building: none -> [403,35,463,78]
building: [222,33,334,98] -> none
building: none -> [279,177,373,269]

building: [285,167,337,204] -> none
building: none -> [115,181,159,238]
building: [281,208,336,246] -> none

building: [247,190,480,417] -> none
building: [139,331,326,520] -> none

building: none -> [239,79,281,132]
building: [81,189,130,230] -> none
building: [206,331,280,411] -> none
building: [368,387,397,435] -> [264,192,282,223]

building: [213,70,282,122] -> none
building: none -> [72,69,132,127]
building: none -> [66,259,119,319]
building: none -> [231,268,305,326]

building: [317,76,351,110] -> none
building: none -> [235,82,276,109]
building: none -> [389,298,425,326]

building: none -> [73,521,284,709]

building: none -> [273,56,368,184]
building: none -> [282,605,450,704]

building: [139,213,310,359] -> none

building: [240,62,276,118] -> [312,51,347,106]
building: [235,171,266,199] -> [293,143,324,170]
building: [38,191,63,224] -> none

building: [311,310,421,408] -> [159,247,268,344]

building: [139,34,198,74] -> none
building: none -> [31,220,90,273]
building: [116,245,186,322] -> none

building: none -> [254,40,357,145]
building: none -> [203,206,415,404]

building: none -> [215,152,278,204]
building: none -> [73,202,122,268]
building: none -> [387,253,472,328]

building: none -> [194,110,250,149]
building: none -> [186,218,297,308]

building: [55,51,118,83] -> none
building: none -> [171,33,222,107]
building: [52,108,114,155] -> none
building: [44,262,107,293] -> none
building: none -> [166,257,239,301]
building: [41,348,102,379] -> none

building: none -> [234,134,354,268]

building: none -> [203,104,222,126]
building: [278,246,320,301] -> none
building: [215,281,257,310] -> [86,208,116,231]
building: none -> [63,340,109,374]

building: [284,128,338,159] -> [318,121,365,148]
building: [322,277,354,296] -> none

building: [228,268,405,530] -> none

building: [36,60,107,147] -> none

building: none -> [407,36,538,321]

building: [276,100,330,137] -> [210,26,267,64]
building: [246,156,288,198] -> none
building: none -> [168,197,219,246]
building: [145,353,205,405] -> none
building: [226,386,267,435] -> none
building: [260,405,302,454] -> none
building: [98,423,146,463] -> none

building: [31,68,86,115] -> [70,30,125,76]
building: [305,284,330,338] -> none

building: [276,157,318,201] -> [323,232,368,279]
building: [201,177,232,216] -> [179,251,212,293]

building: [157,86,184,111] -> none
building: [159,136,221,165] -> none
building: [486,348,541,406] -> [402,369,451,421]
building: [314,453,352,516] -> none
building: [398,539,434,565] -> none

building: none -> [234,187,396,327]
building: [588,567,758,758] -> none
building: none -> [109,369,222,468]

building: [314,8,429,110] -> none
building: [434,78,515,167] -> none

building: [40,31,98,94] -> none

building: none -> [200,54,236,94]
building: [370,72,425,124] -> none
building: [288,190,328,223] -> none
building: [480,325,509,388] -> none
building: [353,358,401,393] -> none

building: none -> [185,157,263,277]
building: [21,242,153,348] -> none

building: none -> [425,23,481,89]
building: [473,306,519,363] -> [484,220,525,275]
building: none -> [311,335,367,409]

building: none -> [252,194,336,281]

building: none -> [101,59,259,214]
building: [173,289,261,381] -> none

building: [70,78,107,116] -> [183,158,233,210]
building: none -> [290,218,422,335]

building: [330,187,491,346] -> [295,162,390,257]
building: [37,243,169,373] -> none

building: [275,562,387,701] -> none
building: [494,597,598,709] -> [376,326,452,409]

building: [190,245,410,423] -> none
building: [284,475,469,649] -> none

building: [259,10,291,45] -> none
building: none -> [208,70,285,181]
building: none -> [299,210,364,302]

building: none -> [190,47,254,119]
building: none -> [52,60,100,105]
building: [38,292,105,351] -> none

───

* Requirement: All that belongs in your answer is the stretch of entries above from the line with "building: [38,191,63,224] -> none" through the line with "building: none -> [171,33,222,107]", printed exactly.

* Reply to the task:
building: [38,191,63,224] -> none

building: [311,310,421,408] -> [159,247,268,344]

building: [139,34,198,74] -> none
building: none -> [31,220,90,273]
building: [116,245,186,322] -> none

building: none -> [254,40,357,145]
building: none -> [203,206,415,404]

building: none -> [215,152,278,204]
building: none -> [73,202,122,268]
building: none -> [387,253,472,328]

building: none -> [194,110,250,149]
building: none -> [186,218,297,308]

building: [55,51,118,83] -> none
building: none -> [171,33,222,107]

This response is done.